===== Dataset entries =====

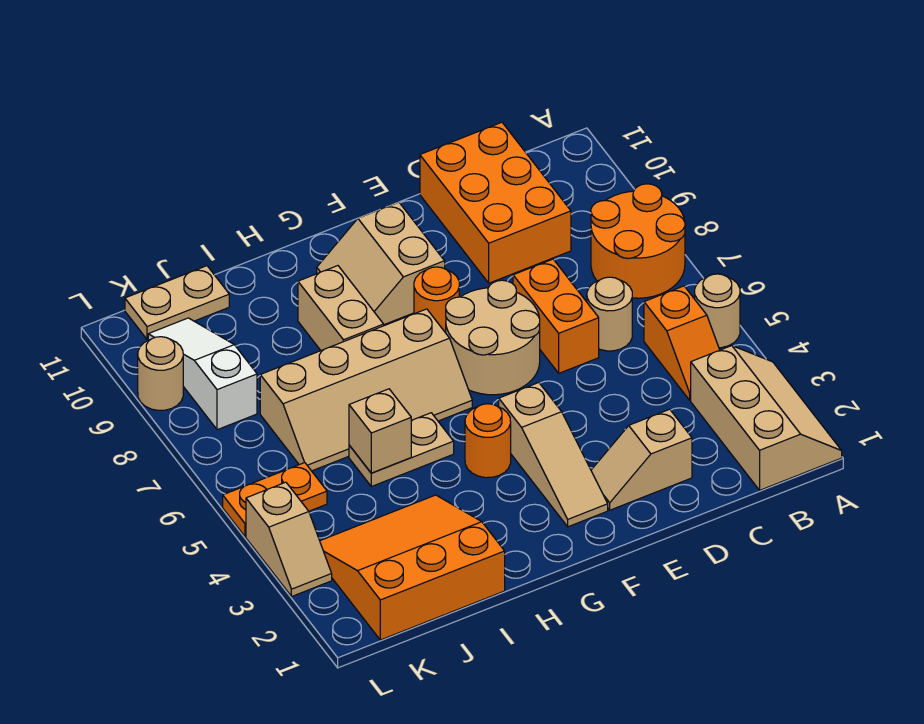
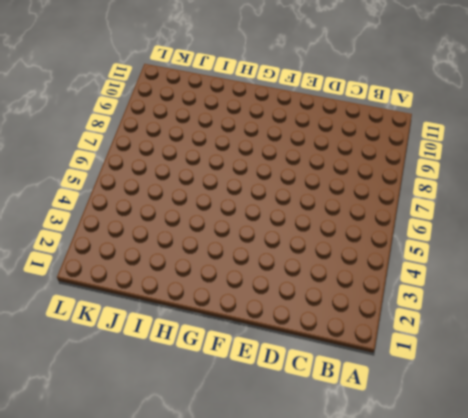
none -> tan slope A1:B3 level 1 top B
none -> tan round brick A5 level 1
none -> orange round brick A7:B8 level 1

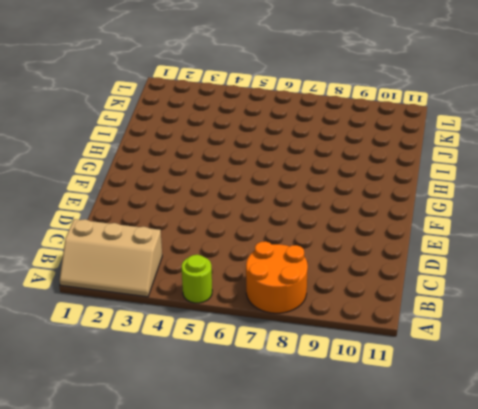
lime round brick A5 level 1 -> tan round brick A5 level 1
none -> orange slope B4:B5 level 1 top 5
none -> tan round brick C6 level 1
none -> orange brick C9:D11 level 1

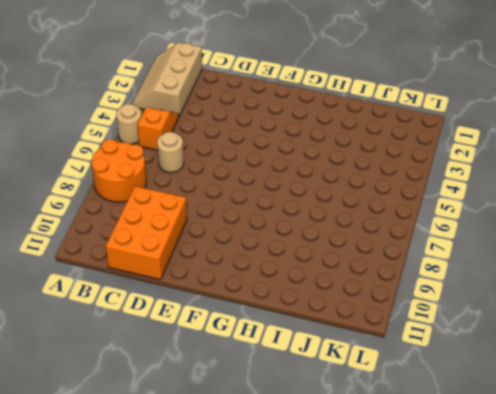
none -> tan slope D2:E2 level 1 top D
none -> orange brick D6:D7 level 1
none -> tan round brick E6:F7 level 1

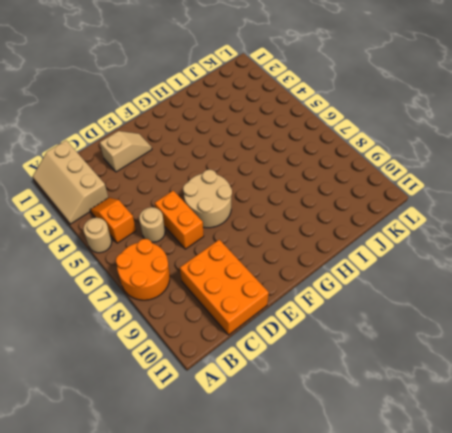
none -> tan slope F2:F4 level 1 top 4
none -> orange round brick F8 level 1
none -> tan slope F9:G10 level 1 top F

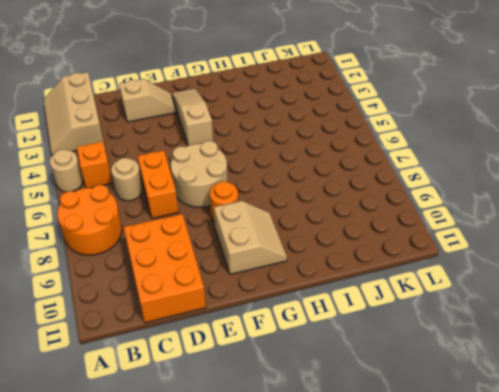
none -> orange round brick G4 level 1
none -> tan slope G6:J7 level 1 top 7
none -> tan plate H5:I5 level 1

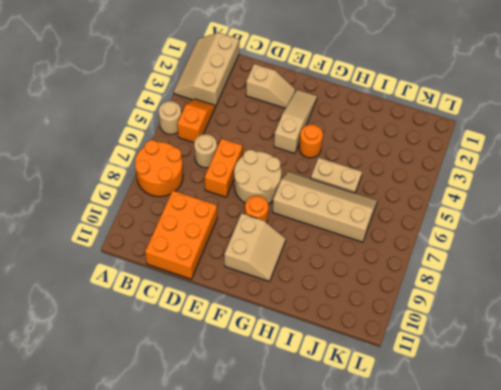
none -> tan brick H8:H9 level 1
none -> orange slope I1:K3 level 1 top 1
none -> tan plate J11:K11 level 1

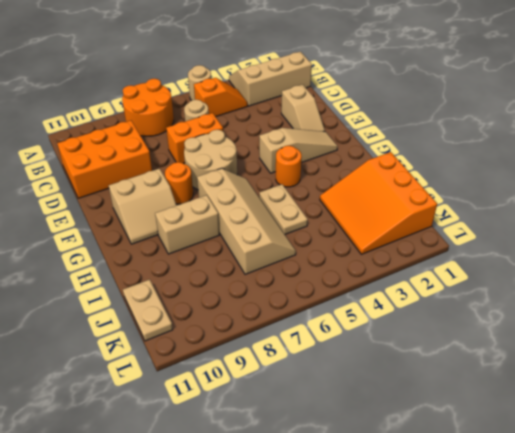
none -> orange plate K5:L5 level 1
none -> white slope K8:K10 level 1 top 8
none -> tan slope L3:L4 level 1 top 4

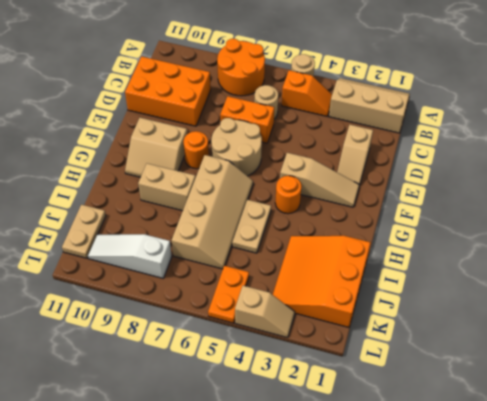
none -> tan round brick L9 level 1
none -> tan brick I5 level 2

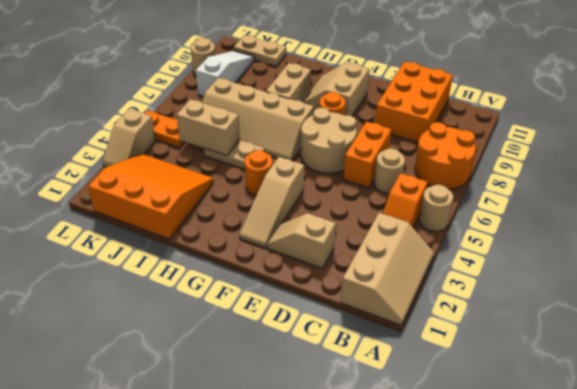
tan brick I5:J5 level 2 -> tan brick I5 level 2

=====

Skip every picture and return the lines above from the top through the one that contains "none -> tan round brick C6 level 1".

none -> tan slope A1:B3 level 1 top B
none -> tan round brick A5 level 1
none -> orange round brick A7:B8 level 1

lime round brick A5 level 1 -> tan round brick A5 level 1
none -> orange slope B4:B5 level 1 top 5
none -> tan round brick C6 level 1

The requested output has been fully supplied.